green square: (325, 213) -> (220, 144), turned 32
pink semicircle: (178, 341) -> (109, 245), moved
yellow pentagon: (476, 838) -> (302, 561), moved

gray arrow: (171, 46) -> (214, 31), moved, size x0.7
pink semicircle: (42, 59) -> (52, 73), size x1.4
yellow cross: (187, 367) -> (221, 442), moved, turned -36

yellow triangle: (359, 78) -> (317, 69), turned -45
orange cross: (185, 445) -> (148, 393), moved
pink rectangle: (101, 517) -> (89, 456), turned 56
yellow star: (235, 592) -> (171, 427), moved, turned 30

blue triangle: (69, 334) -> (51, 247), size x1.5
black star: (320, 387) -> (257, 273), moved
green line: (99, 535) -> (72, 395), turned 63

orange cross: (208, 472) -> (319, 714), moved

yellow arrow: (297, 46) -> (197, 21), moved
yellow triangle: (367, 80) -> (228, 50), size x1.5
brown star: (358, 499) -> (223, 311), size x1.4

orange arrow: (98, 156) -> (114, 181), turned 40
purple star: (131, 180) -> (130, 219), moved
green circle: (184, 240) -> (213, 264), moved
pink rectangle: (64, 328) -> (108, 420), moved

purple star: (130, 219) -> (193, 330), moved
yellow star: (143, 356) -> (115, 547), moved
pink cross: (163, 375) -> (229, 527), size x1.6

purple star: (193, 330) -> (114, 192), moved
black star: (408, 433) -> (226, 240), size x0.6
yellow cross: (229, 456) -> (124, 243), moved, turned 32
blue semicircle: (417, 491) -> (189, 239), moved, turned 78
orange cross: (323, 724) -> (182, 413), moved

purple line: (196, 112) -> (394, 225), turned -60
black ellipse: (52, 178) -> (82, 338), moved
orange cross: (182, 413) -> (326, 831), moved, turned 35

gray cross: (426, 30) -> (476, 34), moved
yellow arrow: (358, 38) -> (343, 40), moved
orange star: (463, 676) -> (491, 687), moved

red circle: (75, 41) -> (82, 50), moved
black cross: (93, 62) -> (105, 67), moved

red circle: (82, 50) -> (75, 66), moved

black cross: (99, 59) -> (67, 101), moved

══════

**BRIEF**
Go through the listing and transcribe all of it exactly.

**EXERCISE RESPONSE**
green square: (325, 213) -> (220, 144), turned 32
pink semicircle: (178, 341) -> (109, 245), moved
yellow pentagon: (476, 838) -> (302, 561), moved

gray arrow: (171, 46) -> (214, 31), moved, size x0.7
pink semicircle: (42, 59) -> (52, 73), size x1.4
yellow cross: (187, 367) -> (221, 442), moved, turned -36

yellow triangle: (359, 78) -> (317, 69), turned -45
orange cross: (185, 445) -> (148, 393), moved
pink rectangle: (101, 517) -> (89, 456), turned 56
yellow star: (235, 592) -> (171, 427), moved, turned 30

blue triangle: (69, 334) -> (51, 247), size x1.5
black star: (320, 387) -> (257, 273), moved
green line: (99, 535) -> (72, 395), turned 63

orange cross: (208, 472) -> (319, 714), moved

yellow arrow: (297, 46) -> (197, 21), moved
yellow triangle: (367, 80) -> (228, 50), size x1.5
brown star: (358, 499) -> (223, 311), size x1.4

orange arrow: (98, 156) -> (114, 181), turned 40
purple star: (131, 180) -> (130, 219), moved
green circle: (184, 240) -> (213, 264), moved
pink rectangle: (64, 328) -> (108, 420), moved

purple star: (130, 219) -> (193, 330), moved
yellow star: (143, 356) -> (115, 547), moved
pink cross: (163, 375) -> (229, 527), size x1.6

purple star: (193, 330) -> (114, 192), moved
black star: (408, 433) -> (226, 240), size x0.6
yellow cross: (229, 456) -> (124, 243), moved, turned 32
blue semicircle: (417, 491) -> (189, 239), moved, turned 78
orange cross: (323, 724) -> (182, 413), moved

purple line: (196, 112) -> (394, 225), turned -60
black ellipse: (52, 178) -> (82, 338), moved
orange cross: (182, 413) -> (326, 831), moved, turned 35

gray cross: (426, 30) -> (476, 34), moved
yellow arrow: (358, 38) -> (343, 40), moved
orange star: (463, 676) -> (491, 687), moved

red circle: (75, 41) -> (82, 50), moved
black cross: (93, 62) -> (105, 67), moved

red circle: (82, 50) -> (75, 66), moved

black cross: (99, 59) -> (67, 101), moved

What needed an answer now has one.